▶ _Problem_: Starting at the line containing "K: 02:05 -> 01:22" and ending at the line containing "Sam: 8:57 -> 8:58", lay out the data below as a Markdown table with the columns Row (a running number) and Text (the line itself). Leave the pictures and any blank lines out of the table.

▶ _Raw records_:

□ □ □ □

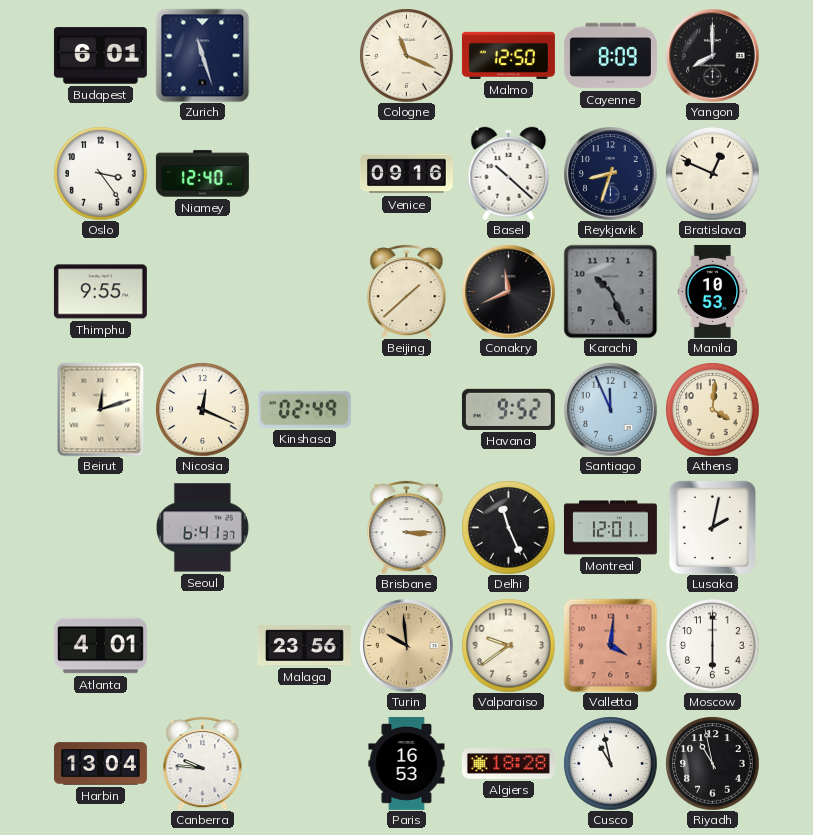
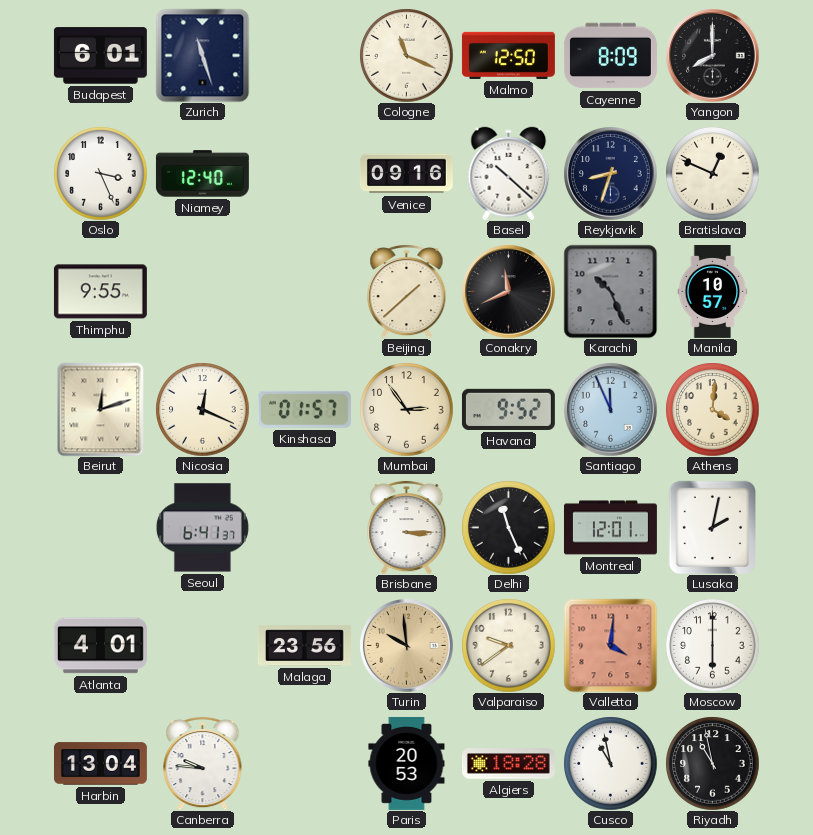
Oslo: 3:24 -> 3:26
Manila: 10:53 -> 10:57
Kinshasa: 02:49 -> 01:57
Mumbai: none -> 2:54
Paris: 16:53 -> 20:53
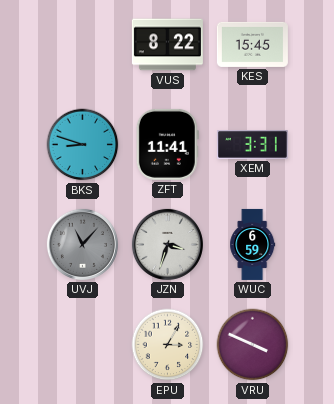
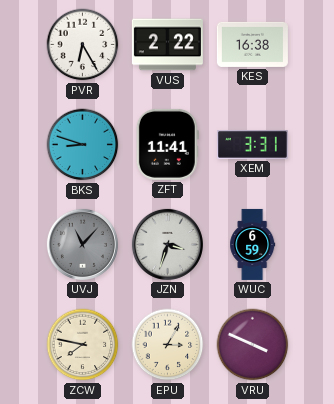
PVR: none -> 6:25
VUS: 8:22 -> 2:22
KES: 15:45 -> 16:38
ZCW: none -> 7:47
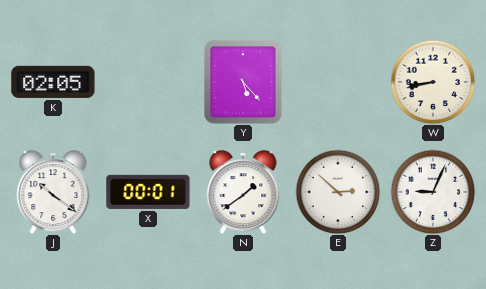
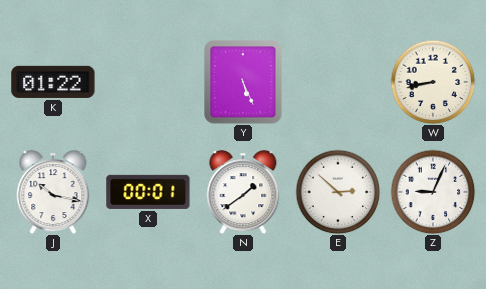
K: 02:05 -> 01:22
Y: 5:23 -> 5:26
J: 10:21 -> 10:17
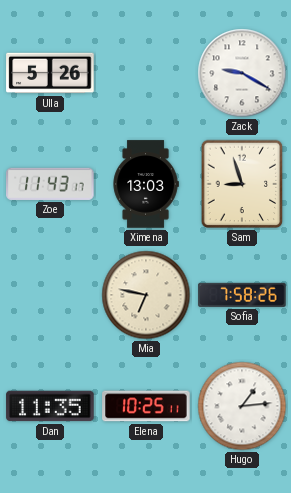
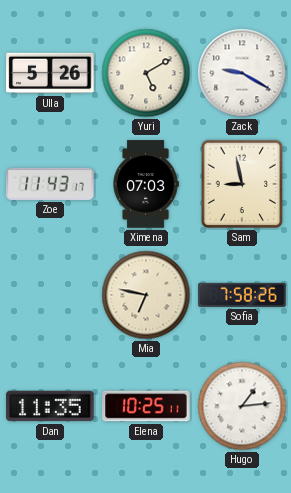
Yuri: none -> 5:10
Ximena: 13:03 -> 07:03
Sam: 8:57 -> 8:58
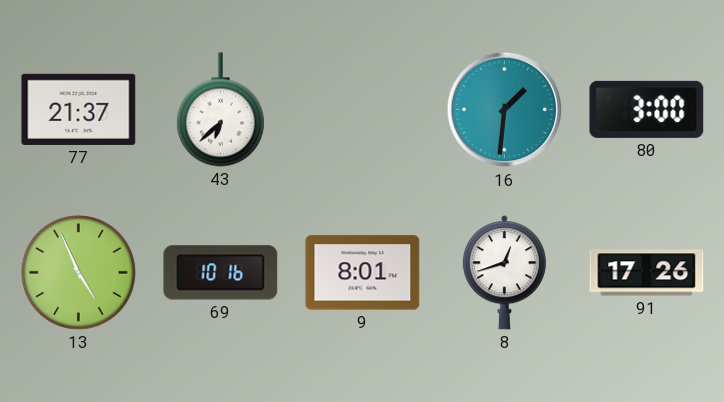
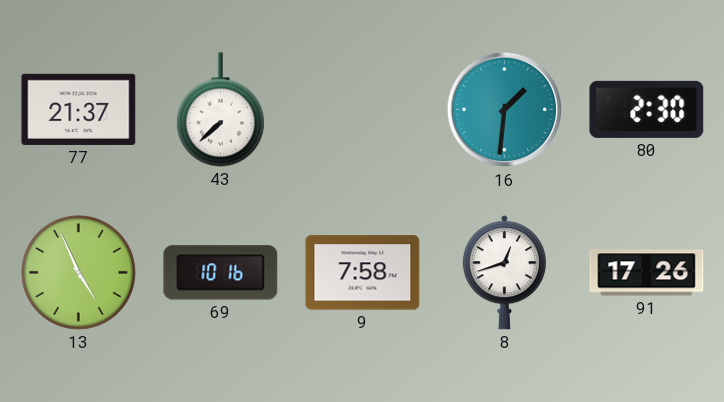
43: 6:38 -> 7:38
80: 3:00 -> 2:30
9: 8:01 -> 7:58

□ □ □ □

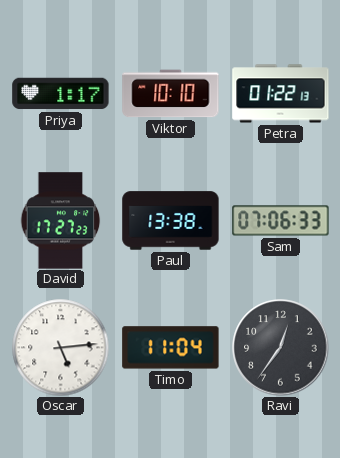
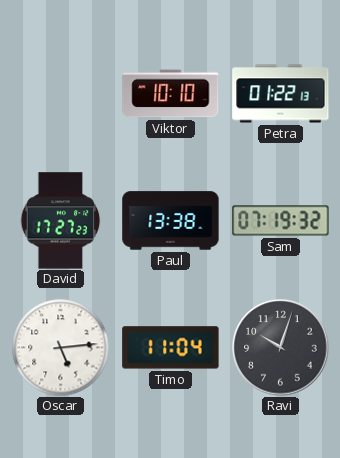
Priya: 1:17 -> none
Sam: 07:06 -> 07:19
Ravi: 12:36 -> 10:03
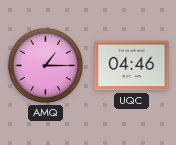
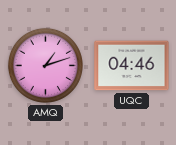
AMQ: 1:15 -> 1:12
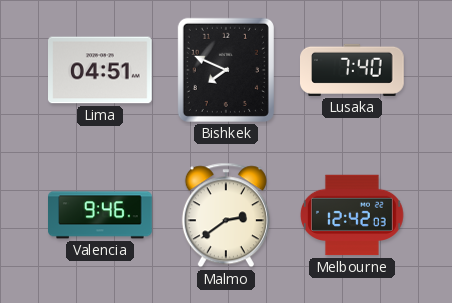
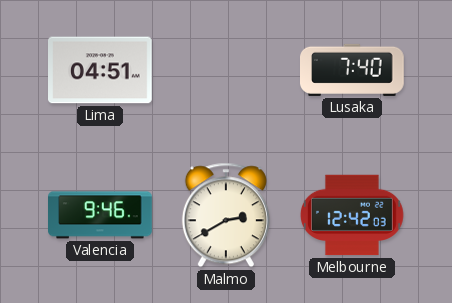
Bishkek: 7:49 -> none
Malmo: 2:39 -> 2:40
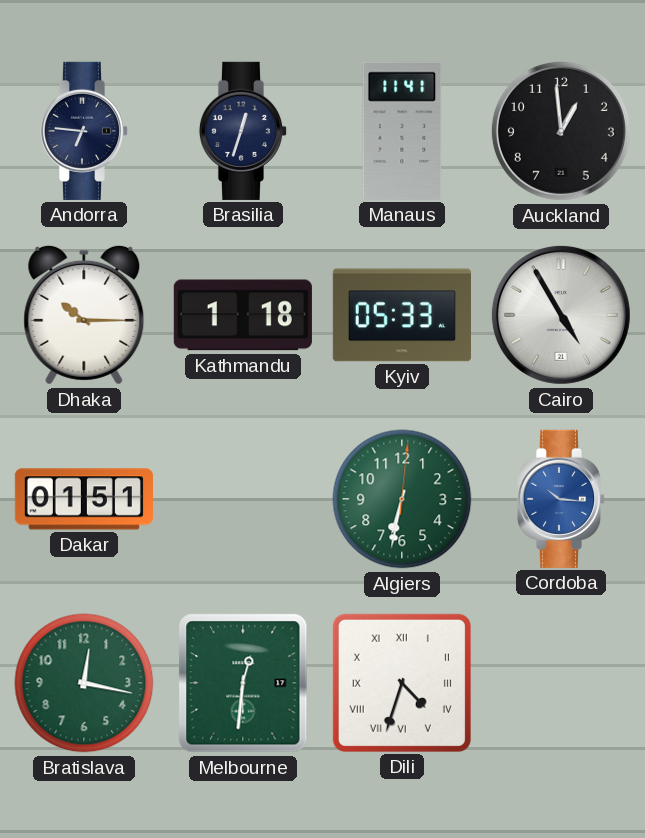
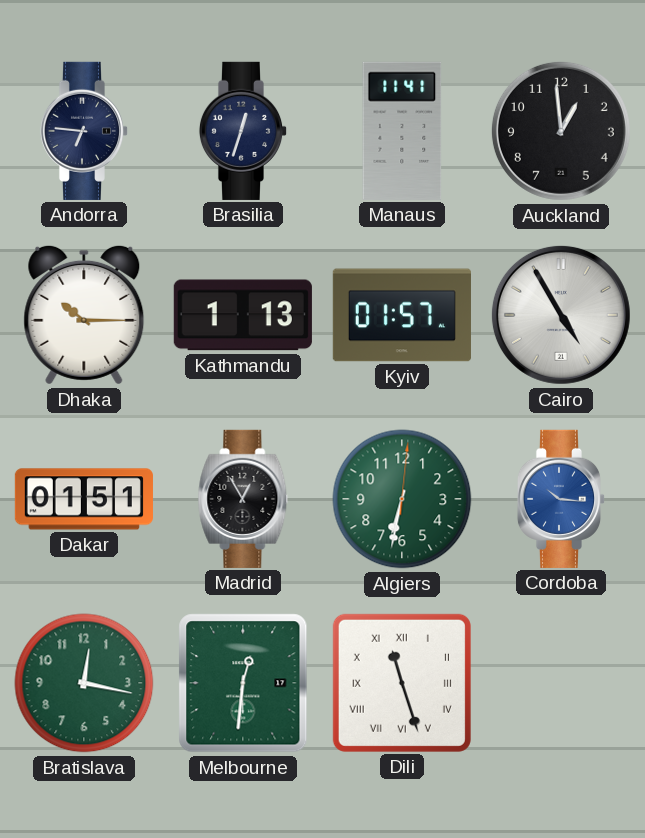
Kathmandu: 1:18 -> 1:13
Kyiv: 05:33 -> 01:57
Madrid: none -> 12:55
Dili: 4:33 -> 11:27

□ □ □ □

▶ _Answer to the problem_:
| Row | Text |
|---|---|
| 1 | K: 02:05 -> 01:22 |
| 2 | Y: 5:23 -> 5:26 |
| 3 | J: 10:21 -> 10:17 |
| 4 | Yuri: none -> 5:10 |
| 5 | Ximena: 13:03 -> 07:03 |
| 6 | Sam: 8:57 -> 8:58 |